■ Work task
What lines of the data below include the word "zener"? Report them by copying each.

■ Source material
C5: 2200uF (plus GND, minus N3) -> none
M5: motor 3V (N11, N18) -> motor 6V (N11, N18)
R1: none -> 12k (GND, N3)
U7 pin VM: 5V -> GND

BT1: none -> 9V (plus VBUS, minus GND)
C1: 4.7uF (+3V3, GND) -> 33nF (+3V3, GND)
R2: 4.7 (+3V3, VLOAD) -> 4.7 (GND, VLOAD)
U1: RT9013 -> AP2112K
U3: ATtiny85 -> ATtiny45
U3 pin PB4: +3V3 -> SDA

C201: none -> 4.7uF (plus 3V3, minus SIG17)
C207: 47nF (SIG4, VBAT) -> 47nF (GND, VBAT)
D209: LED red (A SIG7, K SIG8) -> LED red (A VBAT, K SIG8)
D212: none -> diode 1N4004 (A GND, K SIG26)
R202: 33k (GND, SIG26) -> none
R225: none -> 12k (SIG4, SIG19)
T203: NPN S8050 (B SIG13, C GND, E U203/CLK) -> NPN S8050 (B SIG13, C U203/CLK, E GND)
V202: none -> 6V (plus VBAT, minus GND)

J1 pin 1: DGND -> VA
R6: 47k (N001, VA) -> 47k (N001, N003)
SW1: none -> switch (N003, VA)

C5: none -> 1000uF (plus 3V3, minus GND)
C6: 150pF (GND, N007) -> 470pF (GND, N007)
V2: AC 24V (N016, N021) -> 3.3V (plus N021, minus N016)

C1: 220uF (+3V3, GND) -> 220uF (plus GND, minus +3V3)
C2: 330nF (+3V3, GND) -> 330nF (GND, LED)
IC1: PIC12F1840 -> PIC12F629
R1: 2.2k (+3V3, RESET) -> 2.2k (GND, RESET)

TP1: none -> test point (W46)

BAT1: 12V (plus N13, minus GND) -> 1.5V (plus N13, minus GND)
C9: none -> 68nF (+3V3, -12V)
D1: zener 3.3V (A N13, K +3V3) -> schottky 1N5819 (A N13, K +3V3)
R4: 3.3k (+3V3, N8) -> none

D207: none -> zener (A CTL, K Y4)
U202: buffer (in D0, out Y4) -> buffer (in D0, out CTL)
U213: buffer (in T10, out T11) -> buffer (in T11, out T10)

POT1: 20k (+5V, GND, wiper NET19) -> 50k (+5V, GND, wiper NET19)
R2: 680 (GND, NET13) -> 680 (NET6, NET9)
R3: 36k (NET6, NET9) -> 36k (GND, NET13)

■ Result of the exercise
D1: zener 3.3V (A N13, K +3V3) -> schottky 1N5819 (A N13, K +3V3)
D207: none -> zener (A CTL, K Y4)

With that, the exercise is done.